Task item. Scan the material for the word "second", then return every line where it appears.

Dataset section.

Start of Block

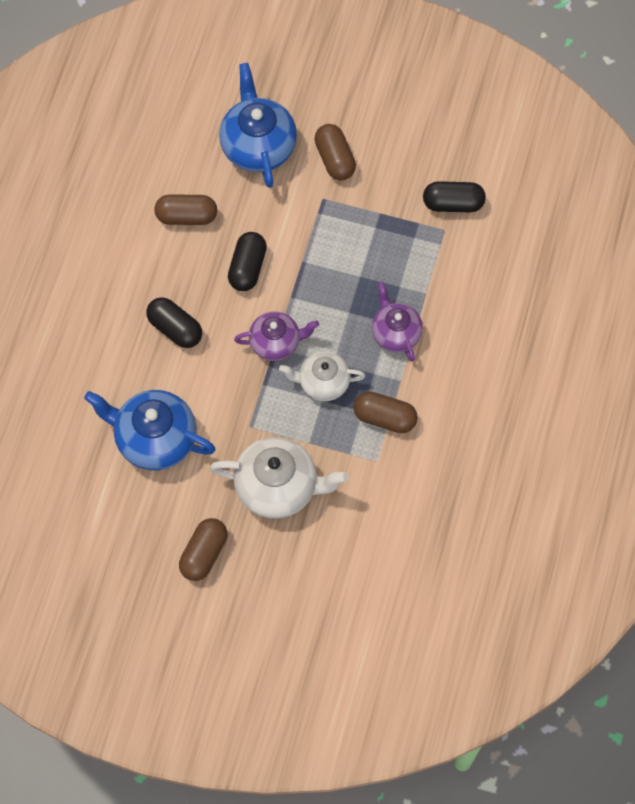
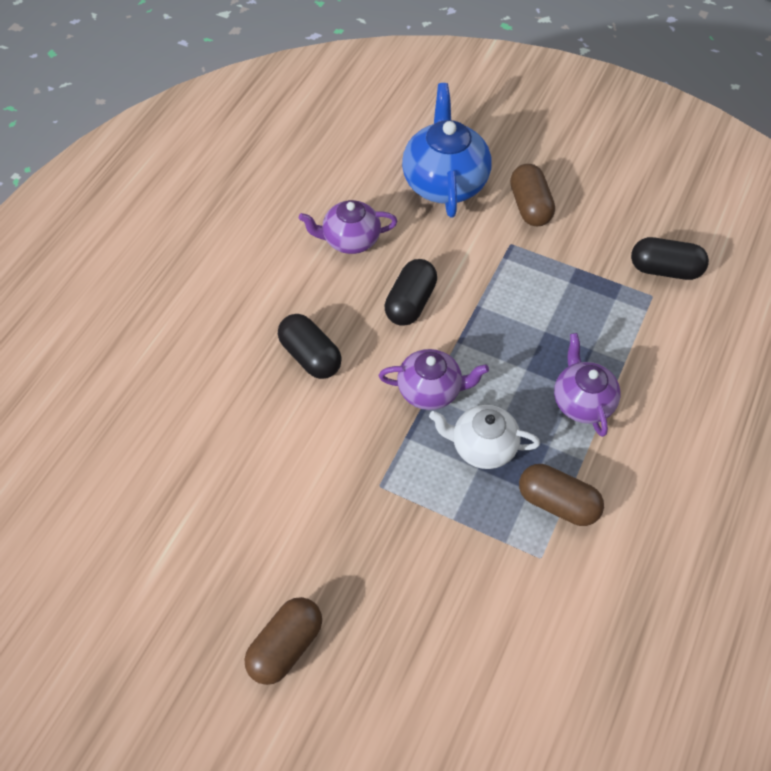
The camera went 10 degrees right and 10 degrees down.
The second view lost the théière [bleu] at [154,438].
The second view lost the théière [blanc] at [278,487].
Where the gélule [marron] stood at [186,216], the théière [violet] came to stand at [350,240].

End of Block

Result of the task.
The second view lost the théière [bleu] at [154,438].
The second view lost the théière [blanc] at [278,487].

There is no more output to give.